> [What the task requires]: Could each entry below be written out exactly, with every picture dropped?

> [Shape position updates]:

:::

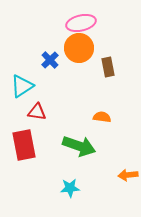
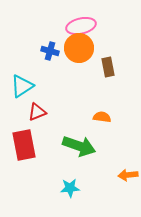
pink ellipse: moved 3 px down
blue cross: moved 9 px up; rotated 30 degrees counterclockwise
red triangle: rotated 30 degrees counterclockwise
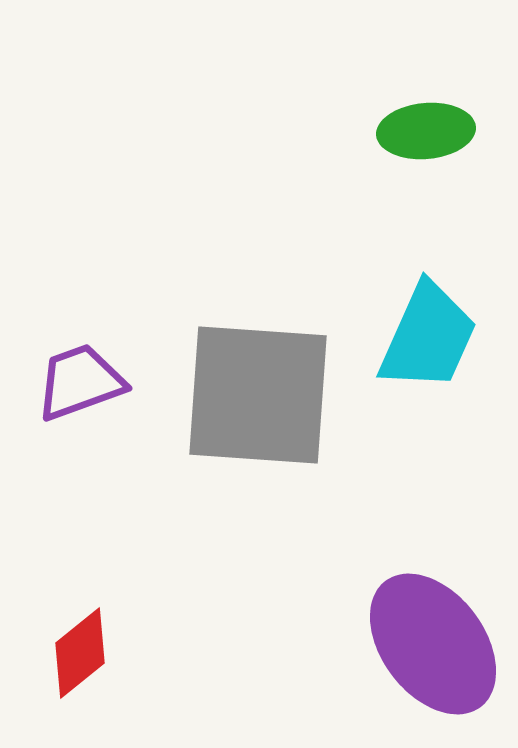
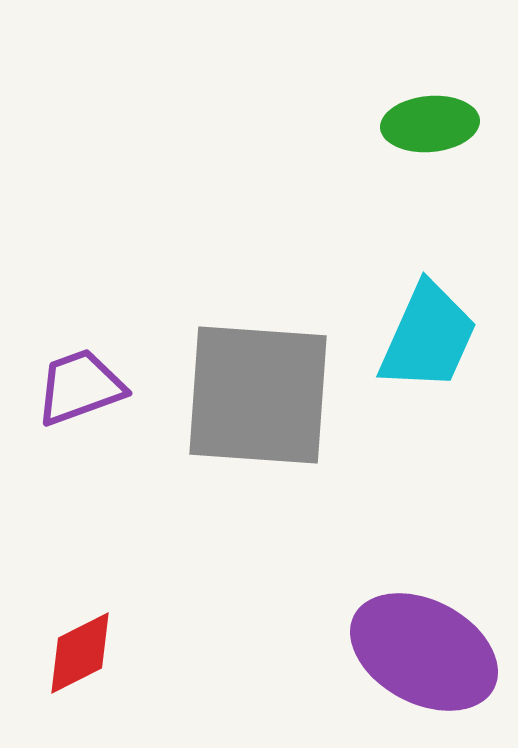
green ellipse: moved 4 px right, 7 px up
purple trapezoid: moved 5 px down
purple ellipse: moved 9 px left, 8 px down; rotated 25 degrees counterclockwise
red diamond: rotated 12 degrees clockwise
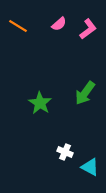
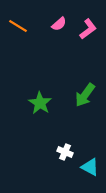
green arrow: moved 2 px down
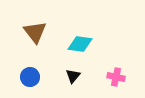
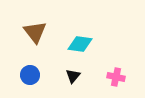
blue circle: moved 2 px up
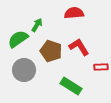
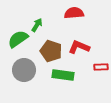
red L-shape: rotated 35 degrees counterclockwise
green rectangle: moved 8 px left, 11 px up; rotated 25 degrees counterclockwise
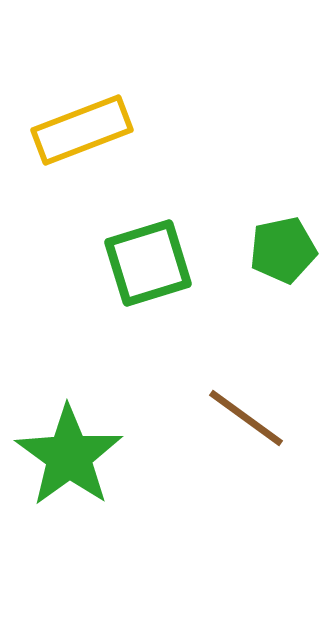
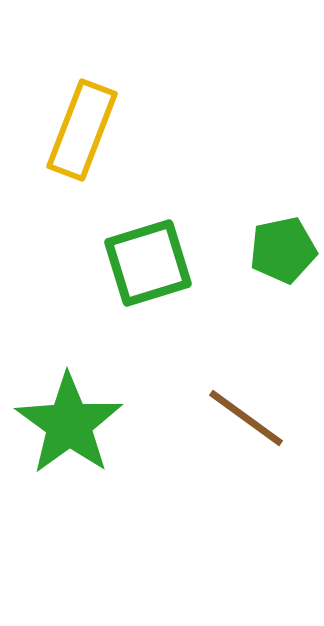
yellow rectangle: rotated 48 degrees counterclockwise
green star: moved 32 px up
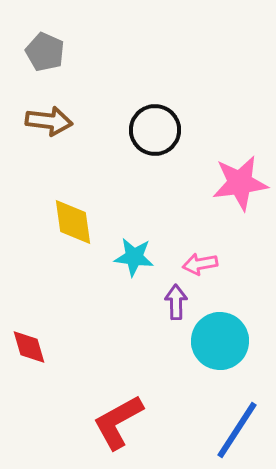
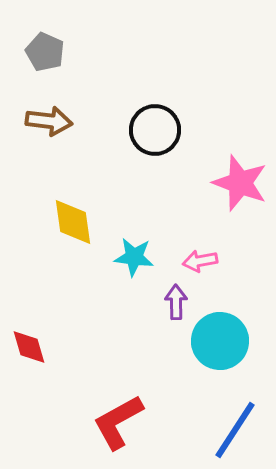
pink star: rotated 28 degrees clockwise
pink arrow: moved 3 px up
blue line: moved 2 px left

:::

> [The completed task]:
pink ellipse: moved 3 px down
blue cross: moved 9 px up; rotated 30 degrees counterclockwise
red triangle: rotated 30 degrees counterclockwise
green ellipse: moved 4 px right, 7 px up
purple trapezoid: moved 5 px down
purple ellipse: moved 9 px left, 8 px down; rotated 25 degrees counterclockwise
red diamond: rotated 12 degrees clockwise
green arrow: moved 2 px down
blue circle: moved 2 px up
red L-shape: rotated 35 degrees counterclockwise
green rectangle: moved 8 px left, 11 px up; rotated 25 degrees counterclockwise
yellow rectangle: rotated 48 degrees counterclockwise
green star: moved 32 px up
pink star: rotated 28 degrees clockwise
pink arrow: moved 3 px up
blue line: moved 2 px left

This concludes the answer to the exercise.